■ **Exercise instructions**
Copy out every line of the material below word for word, leaving out the pictures.

Start of Supplied entries

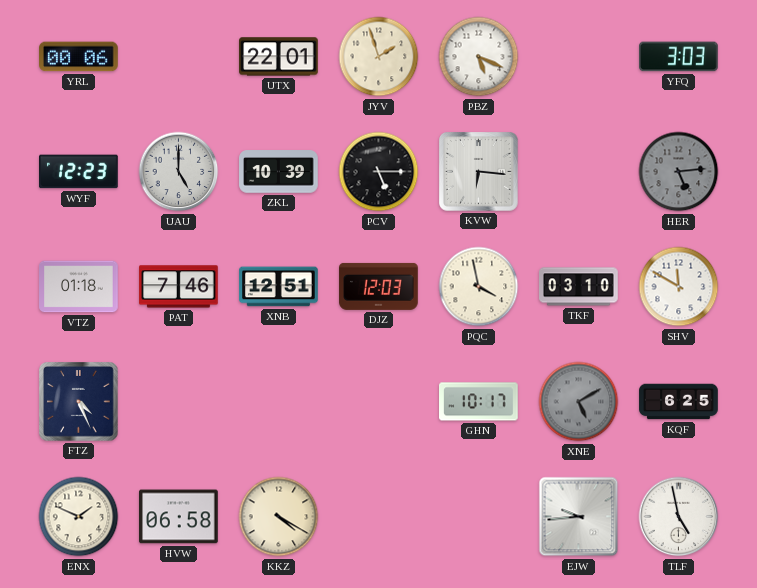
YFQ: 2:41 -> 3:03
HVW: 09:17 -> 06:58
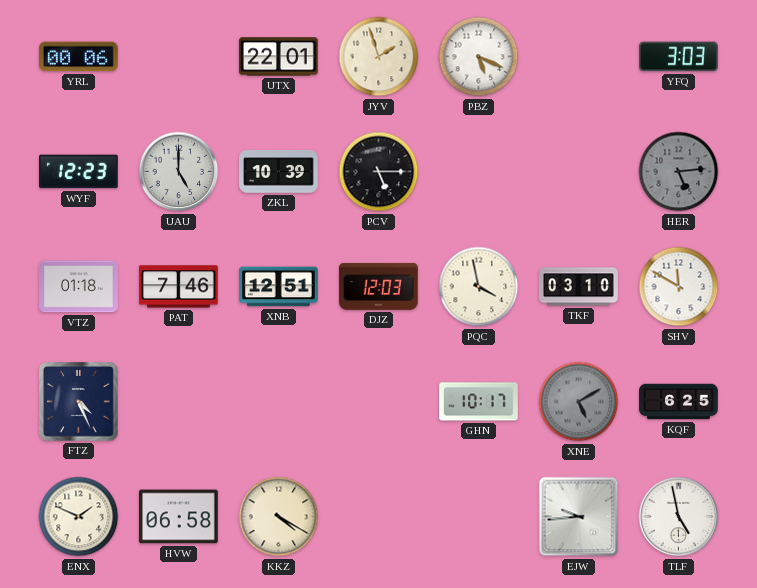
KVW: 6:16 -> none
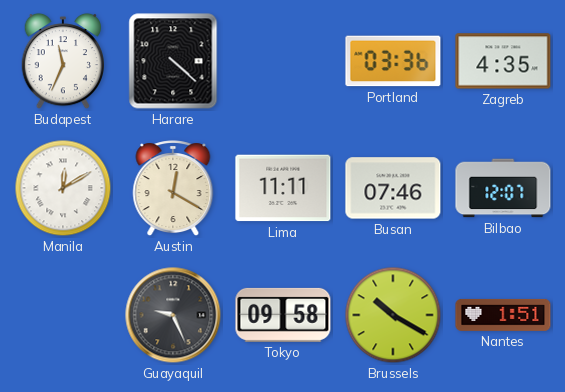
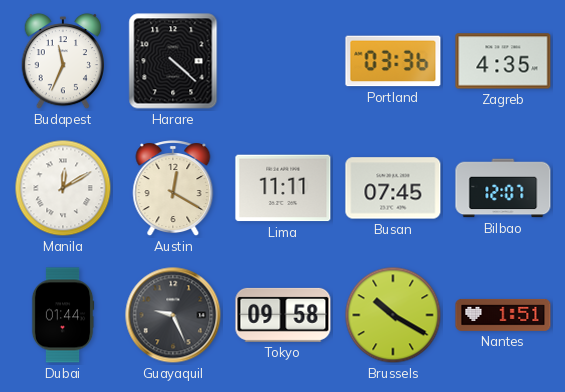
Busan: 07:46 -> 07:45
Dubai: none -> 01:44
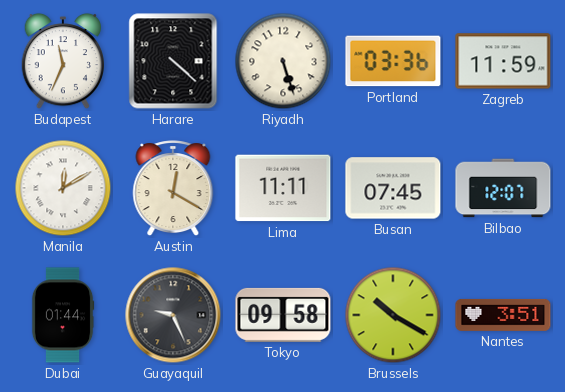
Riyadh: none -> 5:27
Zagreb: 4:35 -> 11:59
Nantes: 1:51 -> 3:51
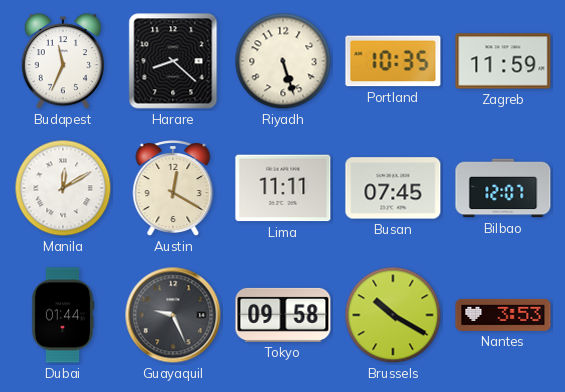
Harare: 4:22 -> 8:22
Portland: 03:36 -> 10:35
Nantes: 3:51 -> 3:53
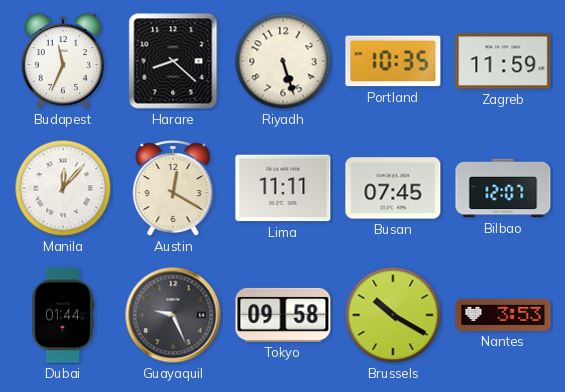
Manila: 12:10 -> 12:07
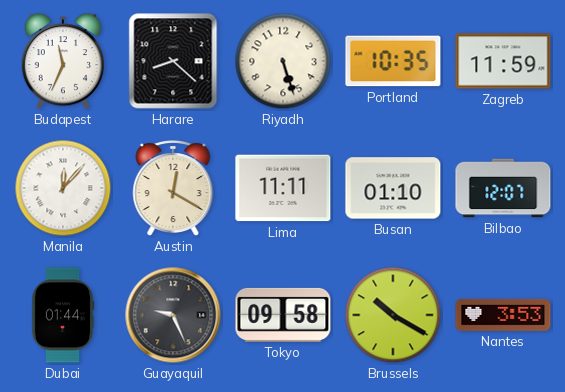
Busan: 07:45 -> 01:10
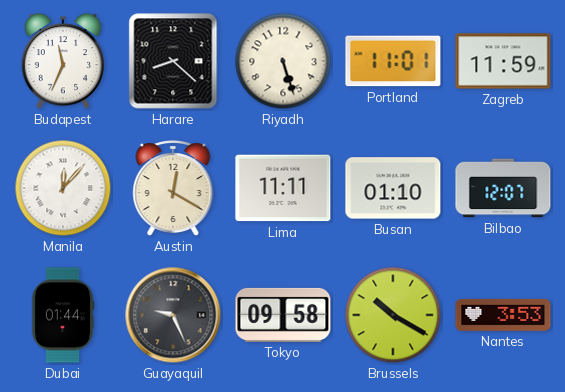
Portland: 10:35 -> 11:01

End of Supplied entries

■ **Reply to the task**
YFQ: 2:41 -> 3:03
HVW: 09:17 -> 06:58
KVW: 6:16 -> none
Busan: 07:46 -> 07:45
Dubai: none -> 01:44
Riyadh: none -> 5:27
Zagreb: 4:35 -> 11:59
Nantes: 1:51 -> 3:51
Harare: 4:22 -> 8:22
Portland: 03:36 -> 10:35
Nantes: 3:51 -> 3:53
Manila: 12:10 -> 12:07
Busan: 07:45 -> 01:10
Portland: 10:35 -> 11:01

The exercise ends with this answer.